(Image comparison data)
··········

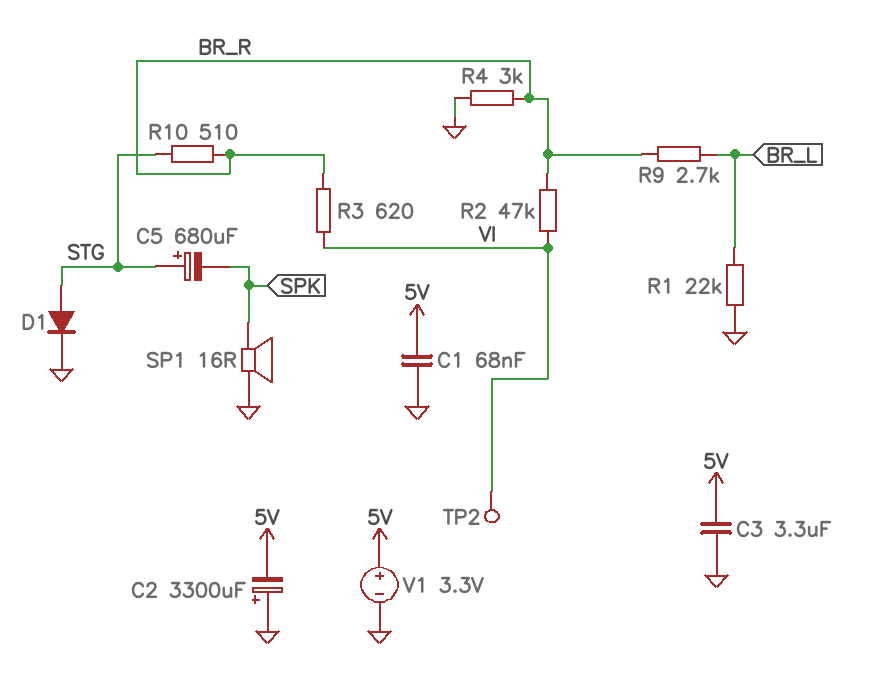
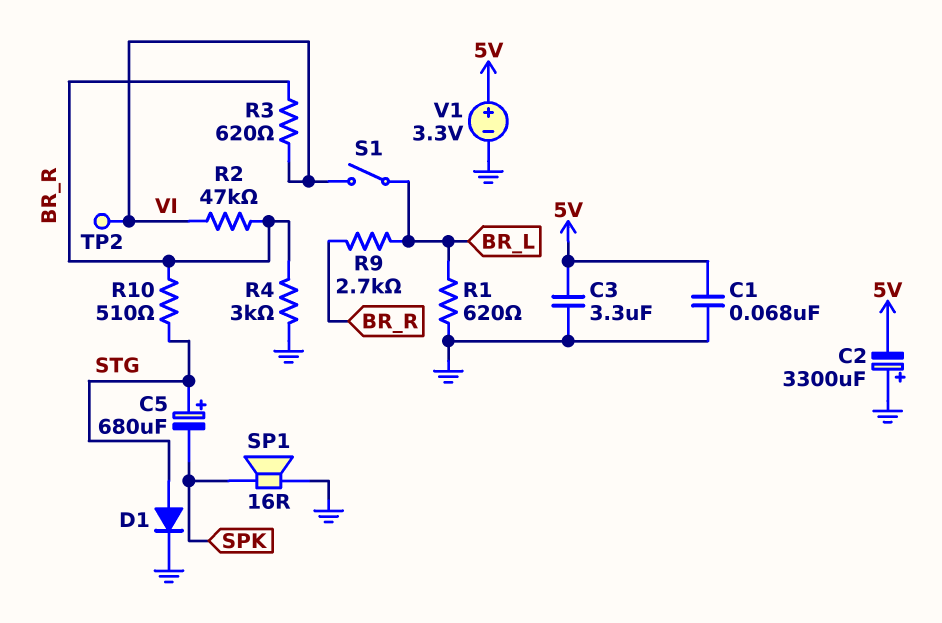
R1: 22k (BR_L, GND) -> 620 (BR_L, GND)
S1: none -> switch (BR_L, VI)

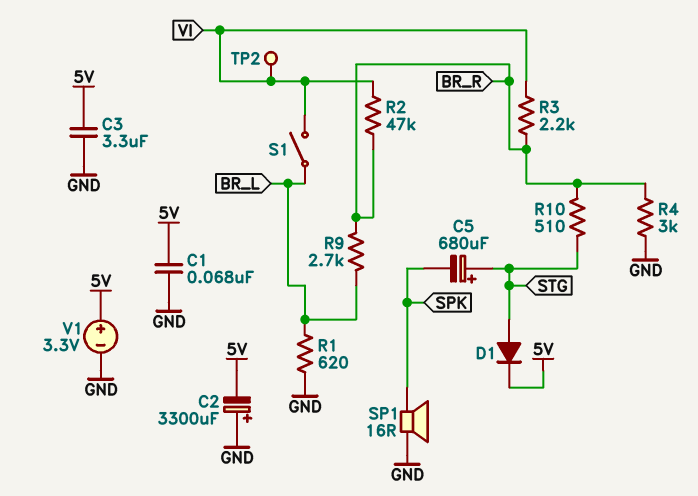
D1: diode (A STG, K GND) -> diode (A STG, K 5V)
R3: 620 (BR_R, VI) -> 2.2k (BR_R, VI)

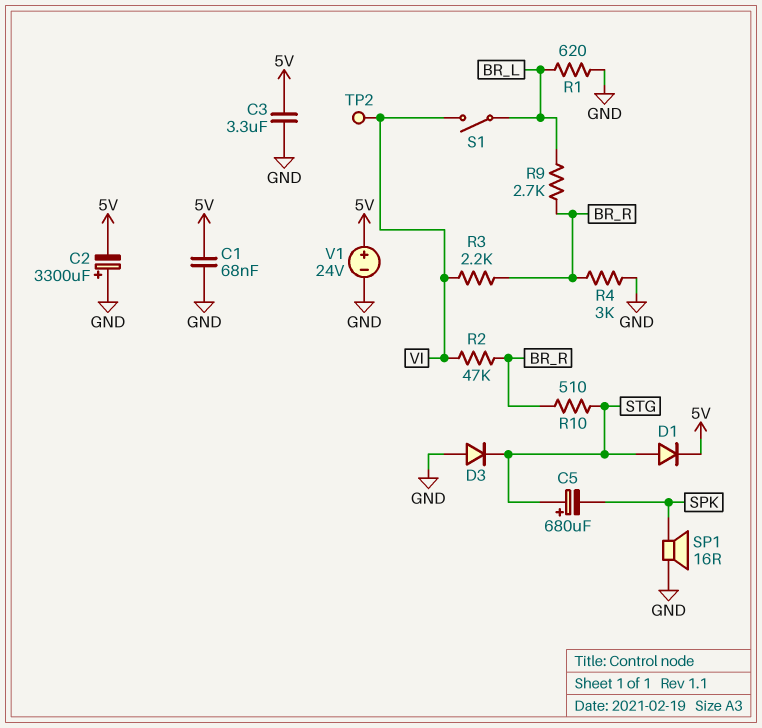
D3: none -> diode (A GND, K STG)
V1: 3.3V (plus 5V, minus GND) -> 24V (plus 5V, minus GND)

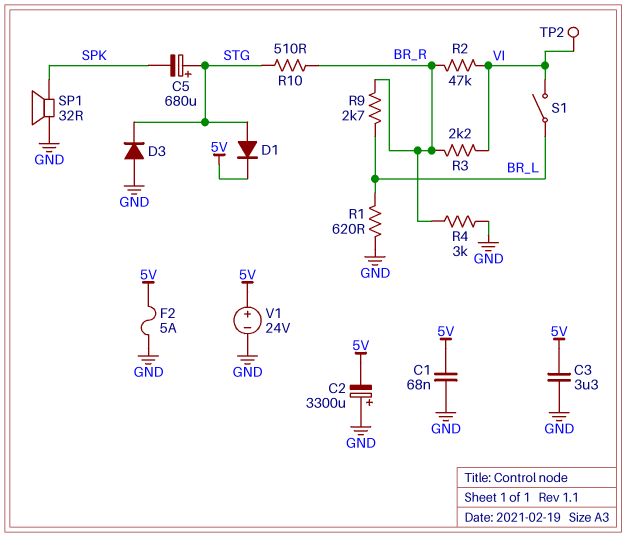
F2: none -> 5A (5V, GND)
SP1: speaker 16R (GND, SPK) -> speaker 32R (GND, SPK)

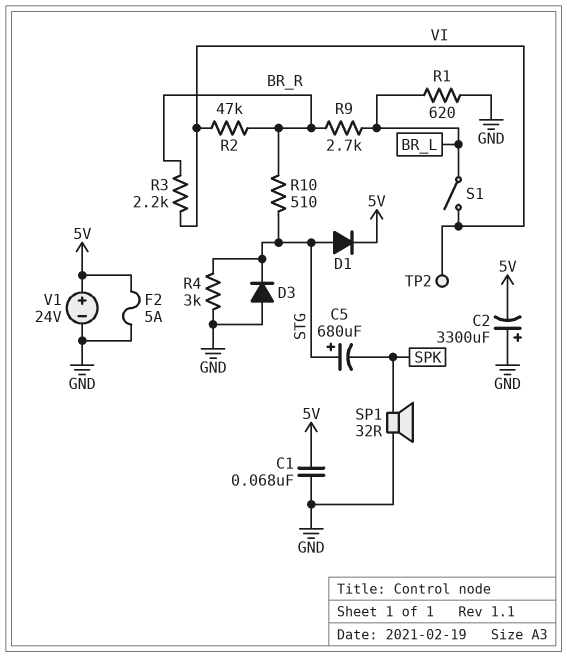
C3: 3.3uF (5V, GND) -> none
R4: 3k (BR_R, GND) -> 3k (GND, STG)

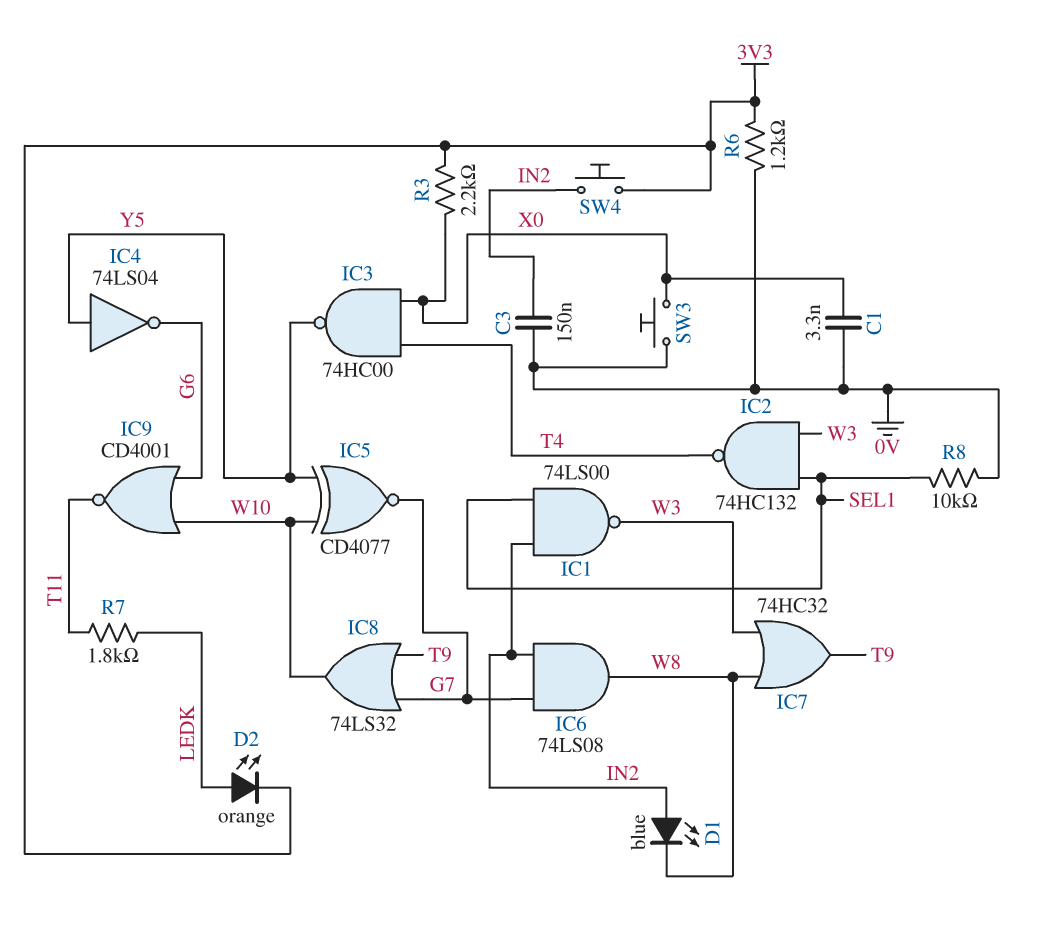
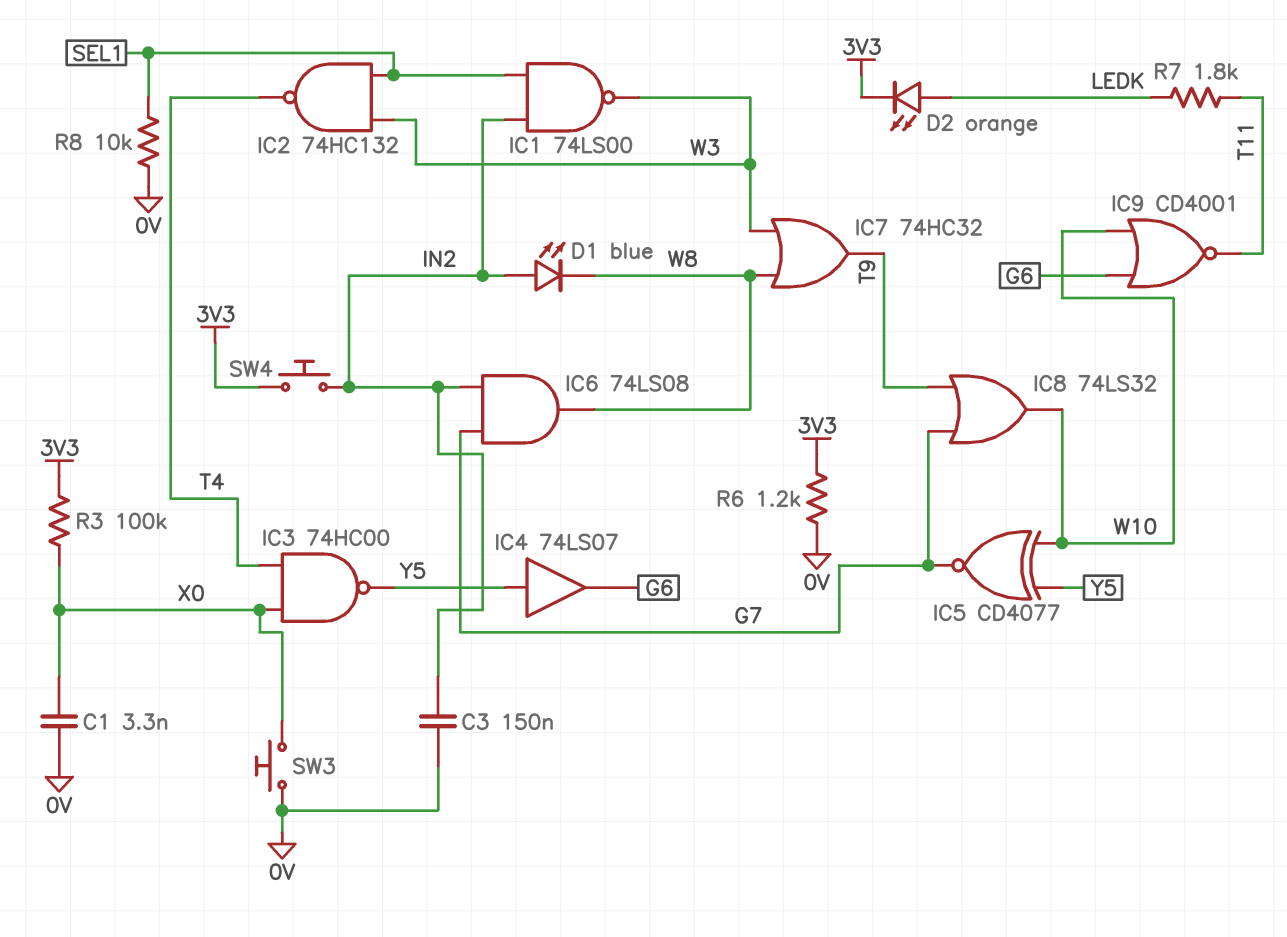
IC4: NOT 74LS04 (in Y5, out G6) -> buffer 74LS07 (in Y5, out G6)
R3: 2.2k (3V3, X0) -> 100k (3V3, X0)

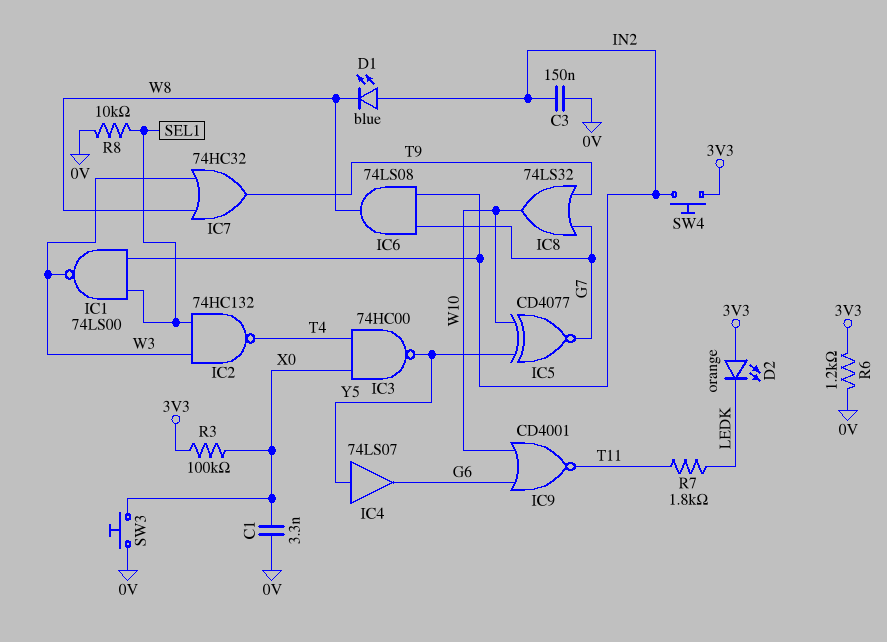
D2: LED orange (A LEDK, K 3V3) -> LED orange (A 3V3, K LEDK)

··········

In the data above, start at the line holding "D1: diode (A" and stop after the line holding "R3: 2.2k (3V3, X0) -> 100k (3V3, X0)"; write out those lines exactly, without pictures.

→ **SOLUTION BELOW**:
D1: diode (A STG, K GND) -> diode (A STG, K 5V)
R3: 620 (BR_R, VI) -> 2.2k (BR_R, VI)

D3: none -> diode (A GND, K STG)
V1: 3.3V (plus 5V, minus GND) -> 24V (plus 5V, minus GND)

F2: none -> 5A (5V, GND)
SP1: speaker 16R (GND, SPK) -> speaker 32R (GND, SPK)

C3: 3.3uF (5V, GND) -> none
R4: 3k (BR_R, GND) -> 3k (GND, STG)

IC4: NOT 74LS04 (in Y5, out G6) -> buffer 74LS07 (in Y5, out G6)
R3: 2.2k (3V3, X0) -> 100k (3V3, X0)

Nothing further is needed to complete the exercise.